- Opening Delimiter -

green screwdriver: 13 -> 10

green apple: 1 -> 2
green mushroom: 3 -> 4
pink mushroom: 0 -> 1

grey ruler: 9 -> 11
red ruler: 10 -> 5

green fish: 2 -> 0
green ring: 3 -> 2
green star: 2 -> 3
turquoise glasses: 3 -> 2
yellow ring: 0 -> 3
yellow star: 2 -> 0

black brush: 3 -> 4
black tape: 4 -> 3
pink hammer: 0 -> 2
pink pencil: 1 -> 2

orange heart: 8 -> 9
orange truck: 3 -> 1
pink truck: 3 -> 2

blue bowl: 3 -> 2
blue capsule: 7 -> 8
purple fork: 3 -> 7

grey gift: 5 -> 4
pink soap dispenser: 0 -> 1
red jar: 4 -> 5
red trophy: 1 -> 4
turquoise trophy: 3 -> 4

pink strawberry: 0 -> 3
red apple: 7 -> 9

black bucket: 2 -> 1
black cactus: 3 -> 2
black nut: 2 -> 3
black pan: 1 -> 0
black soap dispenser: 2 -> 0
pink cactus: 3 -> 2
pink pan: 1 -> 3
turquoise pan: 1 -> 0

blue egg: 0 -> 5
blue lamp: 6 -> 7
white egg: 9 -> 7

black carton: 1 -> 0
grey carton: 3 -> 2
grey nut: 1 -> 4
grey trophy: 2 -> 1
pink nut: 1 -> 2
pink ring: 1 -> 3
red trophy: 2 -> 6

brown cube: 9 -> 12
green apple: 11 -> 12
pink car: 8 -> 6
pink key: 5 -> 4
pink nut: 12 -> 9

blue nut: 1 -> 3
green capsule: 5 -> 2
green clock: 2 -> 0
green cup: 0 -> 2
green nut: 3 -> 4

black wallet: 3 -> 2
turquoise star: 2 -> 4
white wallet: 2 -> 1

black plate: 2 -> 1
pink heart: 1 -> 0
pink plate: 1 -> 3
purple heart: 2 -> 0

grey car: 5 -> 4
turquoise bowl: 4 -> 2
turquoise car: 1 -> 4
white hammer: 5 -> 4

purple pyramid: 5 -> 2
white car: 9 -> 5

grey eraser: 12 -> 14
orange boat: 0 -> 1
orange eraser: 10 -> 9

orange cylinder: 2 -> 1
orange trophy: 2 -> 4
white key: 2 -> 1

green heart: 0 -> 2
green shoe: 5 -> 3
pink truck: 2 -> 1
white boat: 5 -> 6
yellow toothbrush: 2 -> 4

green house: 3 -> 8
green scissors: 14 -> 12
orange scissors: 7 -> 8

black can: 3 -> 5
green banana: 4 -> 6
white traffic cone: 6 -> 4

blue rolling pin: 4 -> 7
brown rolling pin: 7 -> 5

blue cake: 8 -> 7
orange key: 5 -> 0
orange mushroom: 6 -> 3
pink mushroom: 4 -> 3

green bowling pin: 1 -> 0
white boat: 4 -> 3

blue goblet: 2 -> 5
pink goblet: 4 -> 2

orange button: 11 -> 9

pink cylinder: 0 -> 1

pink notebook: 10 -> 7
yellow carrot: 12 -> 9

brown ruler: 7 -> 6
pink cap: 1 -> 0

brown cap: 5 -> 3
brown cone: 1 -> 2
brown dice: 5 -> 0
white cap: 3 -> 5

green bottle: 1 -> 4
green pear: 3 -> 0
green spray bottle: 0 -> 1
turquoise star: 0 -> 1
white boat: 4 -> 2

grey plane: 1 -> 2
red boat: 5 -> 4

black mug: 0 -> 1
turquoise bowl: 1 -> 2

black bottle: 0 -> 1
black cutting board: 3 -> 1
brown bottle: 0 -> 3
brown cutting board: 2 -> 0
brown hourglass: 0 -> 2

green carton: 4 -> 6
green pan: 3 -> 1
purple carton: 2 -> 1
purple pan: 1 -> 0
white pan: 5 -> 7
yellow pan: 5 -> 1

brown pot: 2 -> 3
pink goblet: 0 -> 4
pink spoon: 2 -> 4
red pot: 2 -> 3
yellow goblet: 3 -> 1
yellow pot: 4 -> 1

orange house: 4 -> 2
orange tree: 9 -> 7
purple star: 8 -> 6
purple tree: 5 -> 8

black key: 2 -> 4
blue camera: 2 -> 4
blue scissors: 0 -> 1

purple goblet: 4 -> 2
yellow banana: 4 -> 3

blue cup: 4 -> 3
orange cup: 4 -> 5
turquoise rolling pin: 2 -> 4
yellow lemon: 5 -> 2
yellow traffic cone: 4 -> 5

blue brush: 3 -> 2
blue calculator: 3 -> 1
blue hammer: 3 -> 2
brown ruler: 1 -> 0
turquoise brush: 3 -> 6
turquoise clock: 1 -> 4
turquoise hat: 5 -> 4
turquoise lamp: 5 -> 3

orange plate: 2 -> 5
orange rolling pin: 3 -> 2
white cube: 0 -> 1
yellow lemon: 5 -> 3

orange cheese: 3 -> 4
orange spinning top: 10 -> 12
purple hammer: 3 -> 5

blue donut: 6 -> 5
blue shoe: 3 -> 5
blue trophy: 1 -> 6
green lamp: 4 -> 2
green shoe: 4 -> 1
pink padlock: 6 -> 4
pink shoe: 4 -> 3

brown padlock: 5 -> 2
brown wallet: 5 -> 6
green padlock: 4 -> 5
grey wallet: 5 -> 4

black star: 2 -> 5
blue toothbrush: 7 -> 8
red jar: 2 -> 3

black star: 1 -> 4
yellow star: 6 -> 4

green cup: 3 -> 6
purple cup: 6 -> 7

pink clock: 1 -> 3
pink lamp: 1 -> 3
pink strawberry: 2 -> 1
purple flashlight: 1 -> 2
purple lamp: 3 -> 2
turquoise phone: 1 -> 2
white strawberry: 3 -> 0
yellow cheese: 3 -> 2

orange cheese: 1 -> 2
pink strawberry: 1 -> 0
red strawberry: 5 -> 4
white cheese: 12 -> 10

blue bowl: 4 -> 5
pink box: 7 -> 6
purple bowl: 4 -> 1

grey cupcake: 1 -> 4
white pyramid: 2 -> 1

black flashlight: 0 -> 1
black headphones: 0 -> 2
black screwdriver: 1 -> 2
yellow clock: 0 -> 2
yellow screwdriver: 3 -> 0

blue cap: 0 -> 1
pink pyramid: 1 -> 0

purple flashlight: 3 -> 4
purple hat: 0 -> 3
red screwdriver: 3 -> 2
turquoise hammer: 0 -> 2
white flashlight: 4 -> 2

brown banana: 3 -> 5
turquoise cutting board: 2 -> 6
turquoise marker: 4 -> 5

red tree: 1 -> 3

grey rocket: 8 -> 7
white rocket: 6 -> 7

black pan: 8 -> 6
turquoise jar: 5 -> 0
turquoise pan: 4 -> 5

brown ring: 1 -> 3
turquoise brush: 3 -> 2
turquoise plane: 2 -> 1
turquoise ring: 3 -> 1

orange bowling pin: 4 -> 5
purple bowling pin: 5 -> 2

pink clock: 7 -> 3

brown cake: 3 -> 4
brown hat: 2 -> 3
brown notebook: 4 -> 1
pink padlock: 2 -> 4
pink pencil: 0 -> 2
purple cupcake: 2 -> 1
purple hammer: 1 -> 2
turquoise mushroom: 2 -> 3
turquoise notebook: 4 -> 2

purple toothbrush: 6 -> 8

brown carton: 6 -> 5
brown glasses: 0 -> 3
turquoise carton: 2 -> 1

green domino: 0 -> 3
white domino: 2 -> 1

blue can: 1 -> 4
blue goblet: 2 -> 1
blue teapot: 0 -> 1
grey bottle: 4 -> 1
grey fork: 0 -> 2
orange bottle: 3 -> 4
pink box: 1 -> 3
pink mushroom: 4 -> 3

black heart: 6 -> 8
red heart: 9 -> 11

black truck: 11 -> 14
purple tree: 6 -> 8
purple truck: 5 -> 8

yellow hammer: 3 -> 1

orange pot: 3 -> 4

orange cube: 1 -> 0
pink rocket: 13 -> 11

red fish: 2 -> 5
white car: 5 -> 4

- Closing Delimiter -

▶ [Goal of the exercise] Across all the lines of the data, count those that include the word "traffic" and reply with that number only.

▶ [Response to the exercise] 2